**WORK REQUEST**:
Output exactly the span of lines beginning with the one that holds "(391, 232) = (292, 568): none" and ending with the last line of the data below.

(Spatial object tracking data)
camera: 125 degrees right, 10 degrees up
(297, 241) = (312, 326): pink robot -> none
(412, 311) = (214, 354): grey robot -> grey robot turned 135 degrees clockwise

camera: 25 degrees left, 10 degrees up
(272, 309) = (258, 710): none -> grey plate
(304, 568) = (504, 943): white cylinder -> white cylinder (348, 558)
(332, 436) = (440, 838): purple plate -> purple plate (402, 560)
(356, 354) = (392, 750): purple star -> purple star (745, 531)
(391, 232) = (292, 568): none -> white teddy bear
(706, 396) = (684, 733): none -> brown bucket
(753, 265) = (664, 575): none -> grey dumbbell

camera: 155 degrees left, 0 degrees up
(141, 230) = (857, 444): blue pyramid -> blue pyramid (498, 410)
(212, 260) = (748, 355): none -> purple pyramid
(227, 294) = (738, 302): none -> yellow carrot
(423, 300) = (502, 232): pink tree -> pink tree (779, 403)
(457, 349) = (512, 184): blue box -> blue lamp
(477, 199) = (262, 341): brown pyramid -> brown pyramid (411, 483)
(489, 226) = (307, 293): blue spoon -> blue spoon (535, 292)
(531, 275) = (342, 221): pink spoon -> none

**EXERCISE OUTPUT**:
(391, 232) = (292, 568): none -> white teddy bear
(706, 396) = (684, 733): none -> brown bucket
(753, 265) = (664, 575): none -> grey dumbbell

camera: 155 degrees left, 0 degrees up
(141, 230) = (857, 444): blue pyramid -> blue pyramid (498, 410)
(212, 260) = (748, 355): none -> purple pyramid
(227, 294) = (738, 302): none -> yellow carrot
(423, 300) = (502, 232): pink tree -> pink tree (779, 403)
(457, 349) = (512, 184): blue box -> blue lamp
(477, 199) = (262, 341): brown pyramid -> brown pyramid (411, 483)
(489, 226) = (307, 293): blue spoon -> blue spoon (535, 292)
(531, 275) = (342, 221): pink spoon -> none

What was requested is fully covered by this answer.